*** Opening of Available data ***
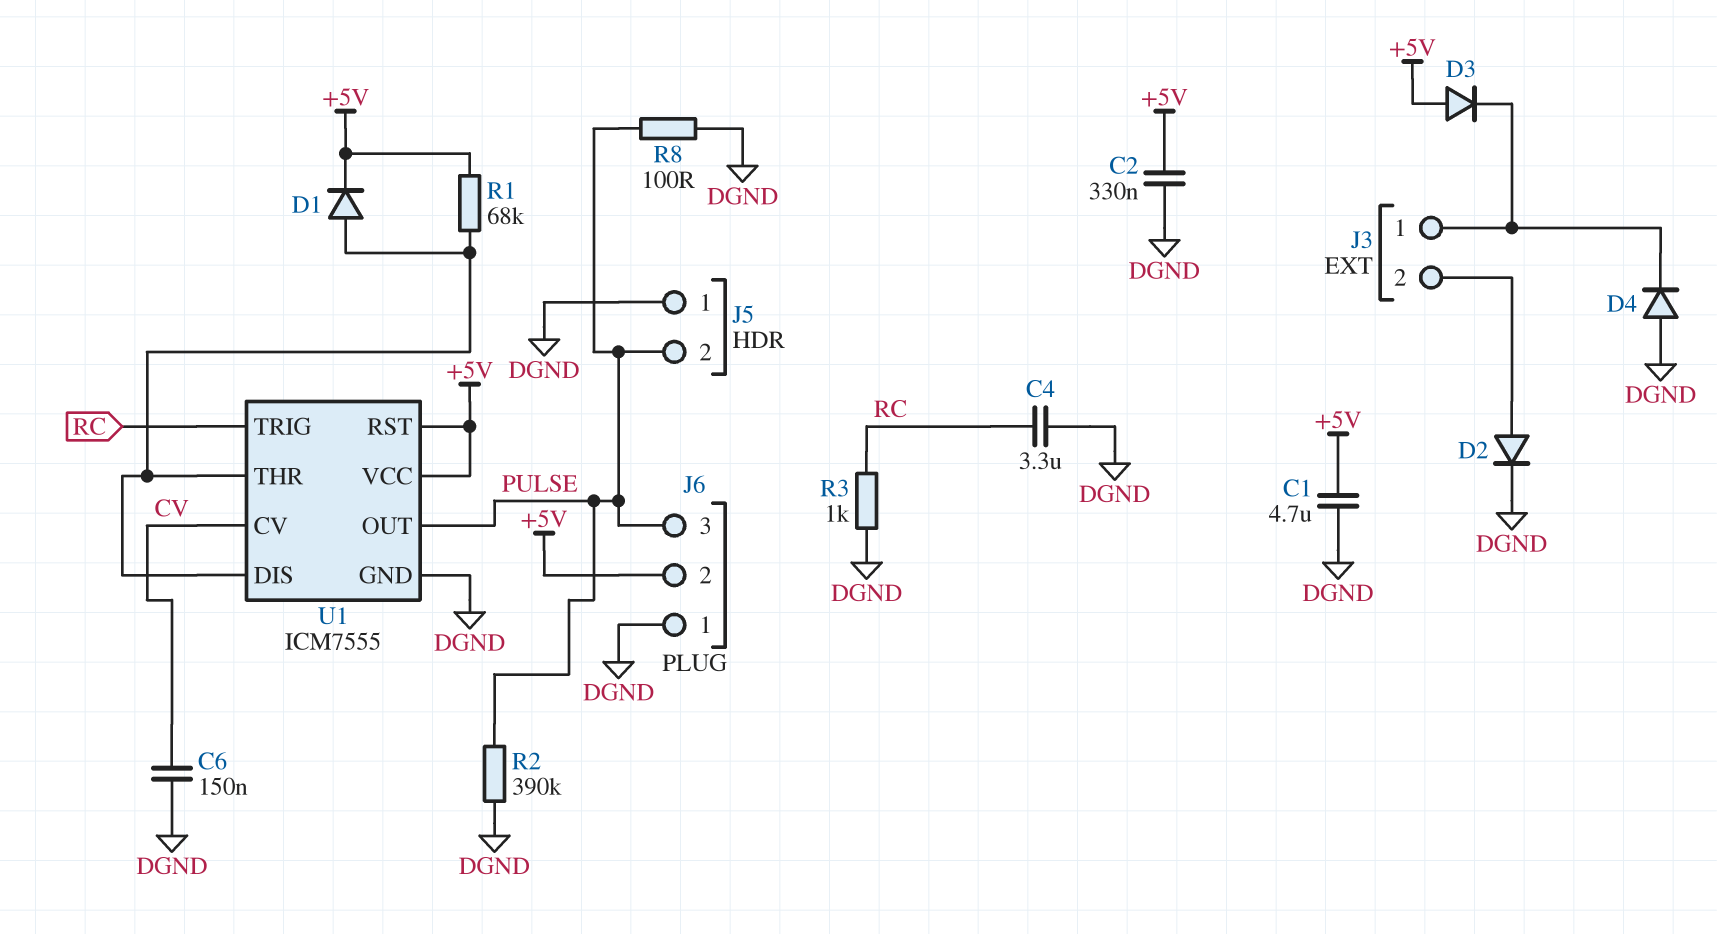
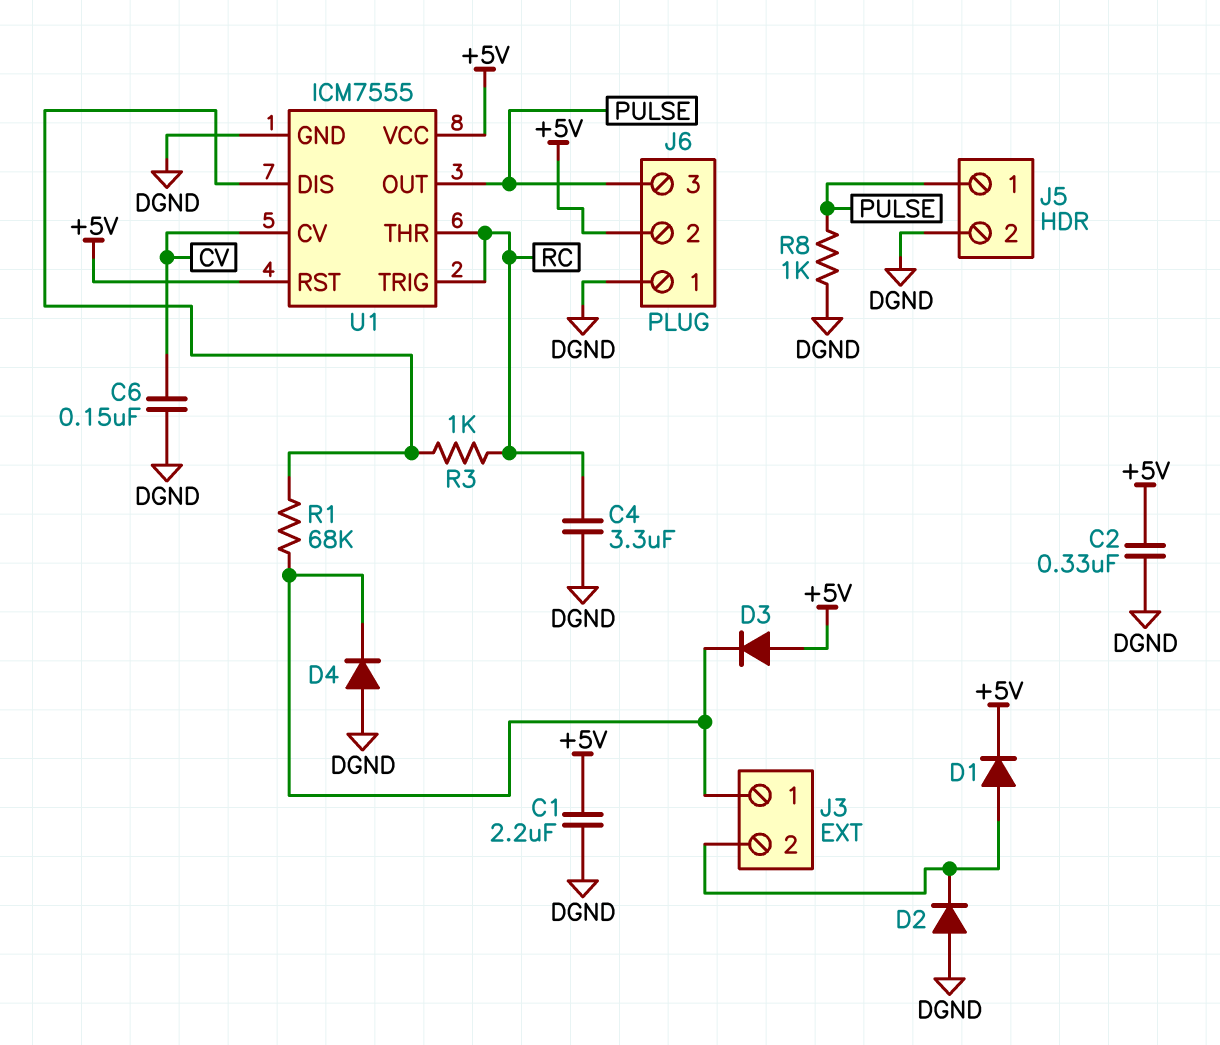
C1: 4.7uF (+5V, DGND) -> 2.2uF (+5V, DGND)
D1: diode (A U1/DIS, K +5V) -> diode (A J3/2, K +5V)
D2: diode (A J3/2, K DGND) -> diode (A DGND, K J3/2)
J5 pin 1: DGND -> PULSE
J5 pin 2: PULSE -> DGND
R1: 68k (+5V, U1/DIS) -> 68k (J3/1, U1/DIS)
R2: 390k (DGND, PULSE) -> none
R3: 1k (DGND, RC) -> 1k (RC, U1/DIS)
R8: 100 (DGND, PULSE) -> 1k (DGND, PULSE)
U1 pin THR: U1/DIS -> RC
*** Close of Available data ***
*** Opening of Available data ***
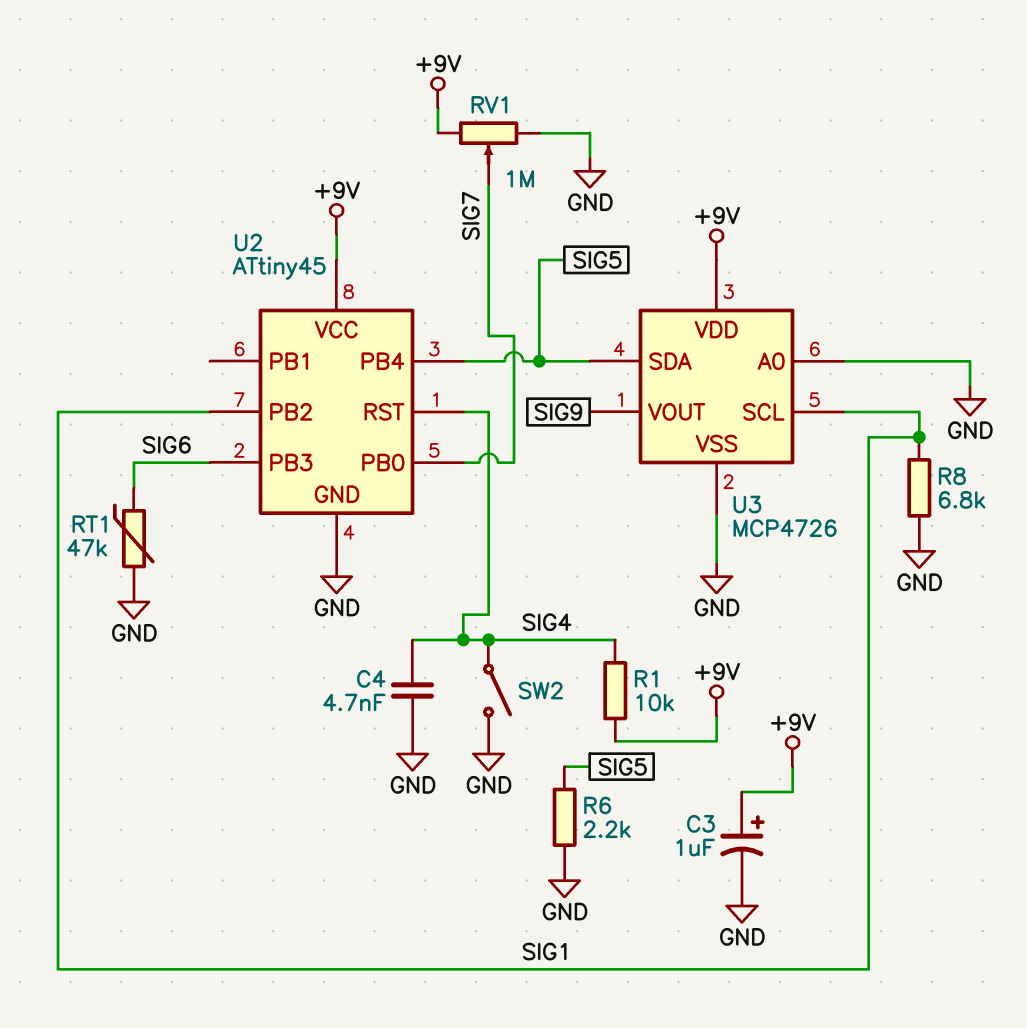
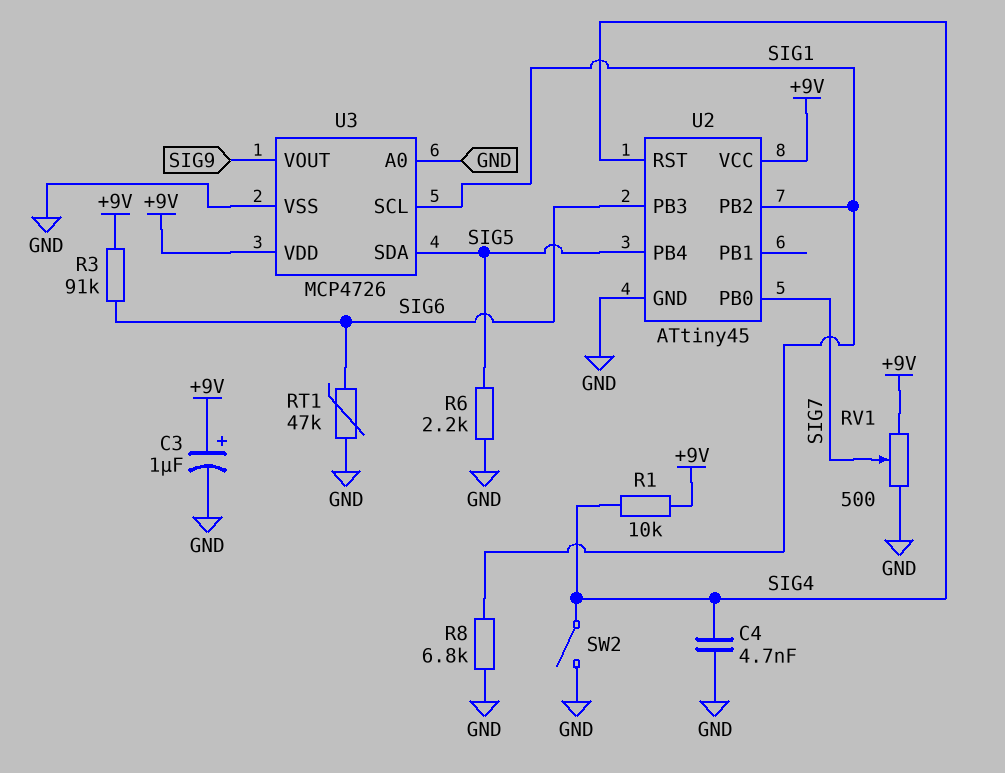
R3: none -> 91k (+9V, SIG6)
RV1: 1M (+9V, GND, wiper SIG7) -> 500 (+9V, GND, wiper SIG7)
*** Close of Available data ***
*** Opening of Available data ***
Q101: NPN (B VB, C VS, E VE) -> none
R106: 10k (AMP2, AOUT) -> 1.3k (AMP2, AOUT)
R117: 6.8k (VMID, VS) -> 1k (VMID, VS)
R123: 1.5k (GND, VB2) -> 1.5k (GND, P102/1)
*** Close of Available data ***
Your objective ▸ State the number of lines in the data above that include the word "DGND", leaving out any other words.

Result of this task ▸ 7